⟨

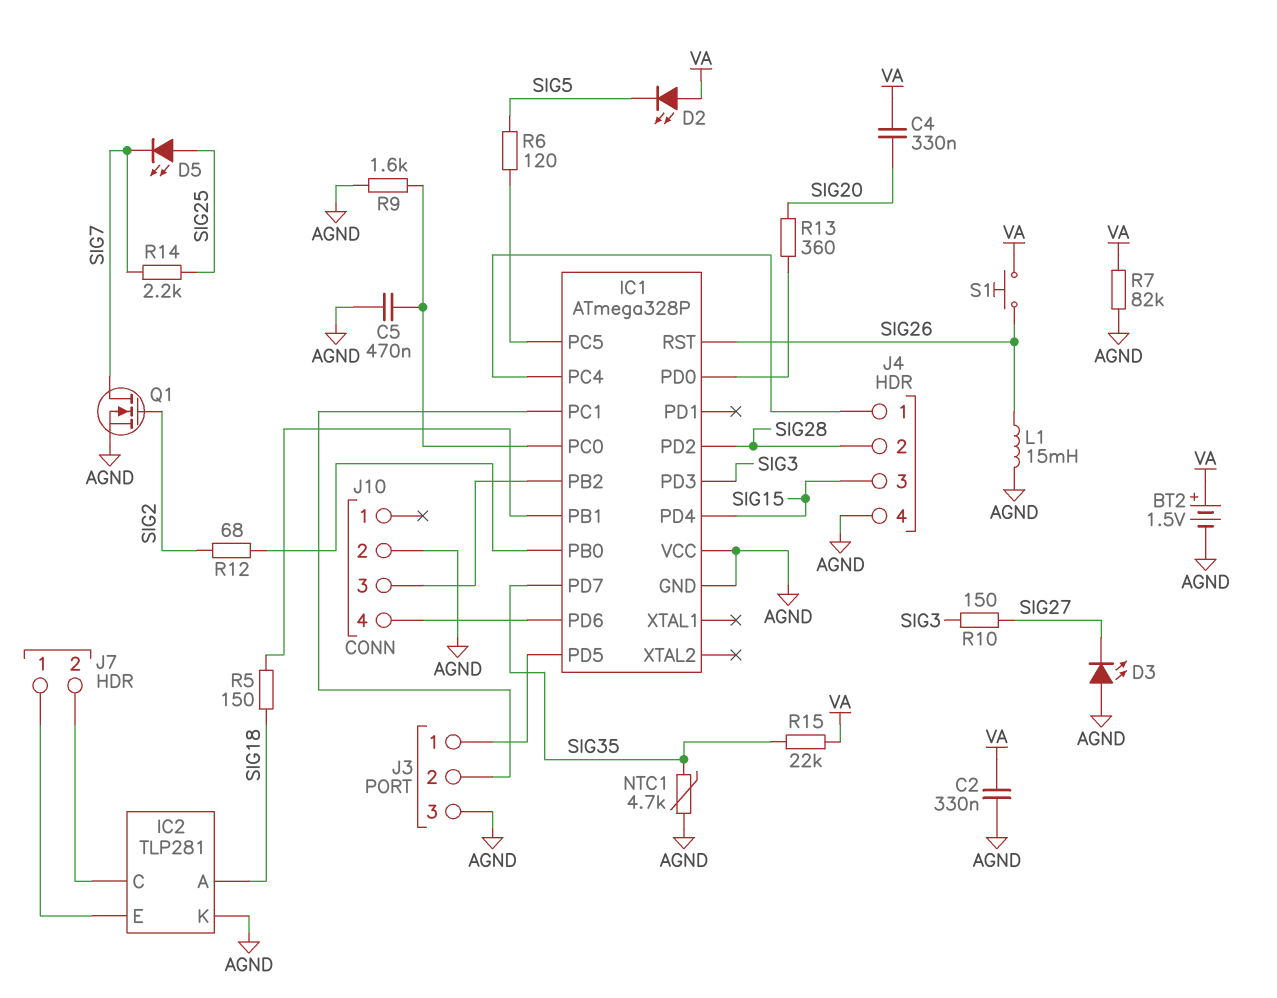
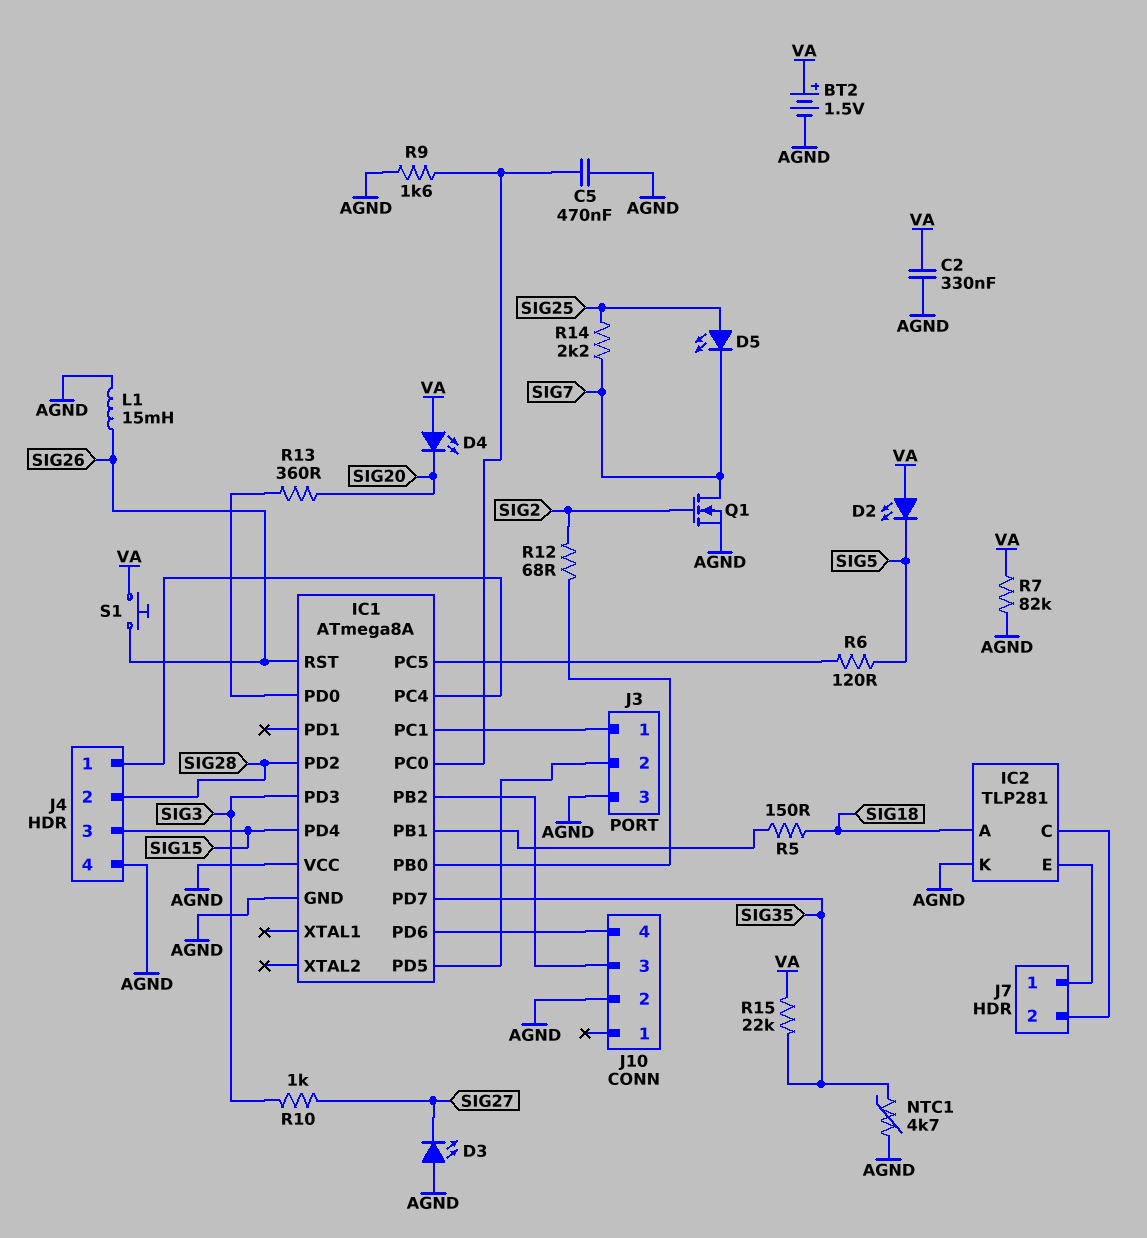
C4: 330nF (SIG20, VA) -> none
D4: none -> LED (A VA, K SIG20)
IC1: ATmega328P -> ATmega8A
J3 pin 1: IC1/PD5 -> IC1/PC1
J3 pin 2: IC1/PC1 -> IC1/PD5
R10: 150 (SIG3, SIG27) -> 1k (SIG3, SIG27)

⟩

[EXERCISE DESCRIPTION]
Copy out the material above exactly; the images stay out.

[COMPLETED EXERCISE]
C4: 330nF (SIG20, VA) -> none
D4: none -> LED (A VA, K SIG20)
IC1: ATmega328P -> ATmega8A
J3 pin 1: IC1/PD5 -> IC1/PC1
J3 pin 2: IC1/PC1 -> IC1/PD5
R10: 150 (SIG3, SIG27) -> 1k (SIG3, SIG27)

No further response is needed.